> _Assignment_
The reply to the records below should contain exactly the lines from the line with "blue square: (117, 91) -> (77, 50), size x0.6" through the line with "black arrow: (77, 44) -> (164, 44), moved", and nothing besides.

───── Entries supplied ─────

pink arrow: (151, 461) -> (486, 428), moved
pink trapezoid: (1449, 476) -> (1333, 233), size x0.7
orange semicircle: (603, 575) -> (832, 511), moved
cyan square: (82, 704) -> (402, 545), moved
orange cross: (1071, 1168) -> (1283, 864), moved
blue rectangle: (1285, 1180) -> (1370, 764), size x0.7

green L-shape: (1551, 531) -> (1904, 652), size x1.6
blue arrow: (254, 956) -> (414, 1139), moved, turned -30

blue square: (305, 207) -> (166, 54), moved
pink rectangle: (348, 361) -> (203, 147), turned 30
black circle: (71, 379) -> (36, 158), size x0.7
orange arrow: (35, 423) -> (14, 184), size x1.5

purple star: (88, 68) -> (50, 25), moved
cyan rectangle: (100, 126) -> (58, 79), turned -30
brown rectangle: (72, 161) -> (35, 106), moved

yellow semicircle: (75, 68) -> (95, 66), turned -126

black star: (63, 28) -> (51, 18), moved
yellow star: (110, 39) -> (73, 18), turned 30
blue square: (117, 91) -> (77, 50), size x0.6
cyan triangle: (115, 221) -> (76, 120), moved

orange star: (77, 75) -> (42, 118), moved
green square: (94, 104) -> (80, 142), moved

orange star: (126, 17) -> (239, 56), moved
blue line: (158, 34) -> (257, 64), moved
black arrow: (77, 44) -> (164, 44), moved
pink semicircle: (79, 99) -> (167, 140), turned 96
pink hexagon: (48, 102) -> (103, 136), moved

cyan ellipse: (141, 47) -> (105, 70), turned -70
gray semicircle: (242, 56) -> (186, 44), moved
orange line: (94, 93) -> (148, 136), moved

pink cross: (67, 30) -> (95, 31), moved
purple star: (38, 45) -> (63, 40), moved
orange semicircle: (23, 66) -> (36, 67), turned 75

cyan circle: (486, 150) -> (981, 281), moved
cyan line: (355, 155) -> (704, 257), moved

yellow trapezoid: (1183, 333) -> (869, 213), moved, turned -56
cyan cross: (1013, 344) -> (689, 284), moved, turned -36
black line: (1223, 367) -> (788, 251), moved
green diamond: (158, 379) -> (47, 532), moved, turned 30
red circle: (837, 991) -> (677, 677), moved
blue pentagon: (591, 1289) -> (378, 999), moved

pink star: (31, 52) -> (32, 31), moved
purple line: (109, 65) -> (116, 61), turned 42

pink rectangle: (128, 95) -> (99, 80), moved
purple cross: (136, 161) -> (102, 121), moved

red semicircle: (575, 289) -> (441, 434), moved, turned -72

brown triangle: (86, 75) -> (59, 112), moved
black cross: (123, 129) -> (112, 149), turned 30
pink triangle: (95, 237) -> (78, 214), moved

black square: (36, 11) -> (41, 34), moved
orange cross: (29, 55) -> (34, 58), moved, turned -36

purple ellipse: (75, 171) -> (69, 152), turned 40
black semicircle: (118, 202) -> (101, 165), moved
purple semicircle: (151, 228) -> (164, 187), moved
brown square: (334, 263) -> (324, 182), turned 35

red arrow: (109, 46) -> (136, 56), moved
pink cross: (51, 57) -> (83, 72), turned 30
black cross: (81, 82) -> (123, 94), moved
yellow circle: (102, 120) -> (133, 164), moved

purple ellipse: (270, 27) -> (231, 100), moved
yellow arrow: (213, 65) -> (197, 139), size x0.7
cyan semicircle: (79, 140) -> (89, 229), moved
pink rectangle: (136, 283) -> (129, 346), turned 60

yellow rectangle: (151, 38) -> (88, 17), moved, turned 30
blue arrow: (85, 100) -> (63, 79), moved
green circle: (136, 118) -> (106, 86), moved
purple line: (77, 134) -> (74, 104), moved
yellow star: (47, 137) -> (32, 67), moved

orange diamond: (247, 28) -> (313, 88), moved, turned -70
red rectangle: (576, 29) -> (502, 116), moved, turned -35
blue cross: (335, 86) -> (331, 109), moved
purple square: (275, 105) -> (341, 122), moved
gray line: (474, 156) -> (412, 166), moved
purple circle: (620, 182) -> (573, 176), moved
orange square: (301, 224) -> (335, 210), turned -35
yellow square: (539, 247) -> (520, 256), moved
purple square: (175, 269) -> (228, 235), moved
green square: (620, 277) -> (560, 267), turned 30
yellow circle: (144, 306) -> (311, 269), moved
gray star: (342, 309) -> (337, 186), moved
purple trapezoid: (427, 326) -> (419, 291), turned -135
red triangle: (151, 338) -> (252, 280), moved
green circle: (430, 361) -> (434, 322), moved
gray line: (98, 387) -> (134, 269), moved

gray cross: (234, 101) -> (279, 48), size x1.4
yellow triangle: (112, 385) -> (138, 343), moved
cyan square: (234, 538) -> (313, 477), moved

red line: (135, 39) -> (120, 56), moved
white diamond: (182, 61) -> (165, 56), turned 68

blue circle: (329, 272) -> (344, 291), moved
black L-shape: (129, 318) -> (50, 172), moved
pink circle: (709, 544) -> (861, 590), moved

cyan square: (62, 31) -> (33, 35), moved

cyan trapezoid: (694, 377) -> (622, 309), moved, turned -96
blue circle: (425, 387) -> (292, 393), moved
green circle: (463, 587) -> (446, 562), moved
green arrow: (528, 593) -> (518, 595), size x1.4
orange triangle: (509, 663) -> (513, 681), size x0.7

─────

> _Result_
blue square: (117, 91) -> (77, 50), size x0.6
cyan triangle: (115, 221) -> (76, 120), moved

orange star: (77, 75) -> (42, 118), moved
green square: (94, 104) -> (80, 142), moved

orange star: (126, 17) -> (239, 56), moved
blue line: (158, 34) -> (257, 64), moved
black arrow: (77, 44) -> (164, 44), moved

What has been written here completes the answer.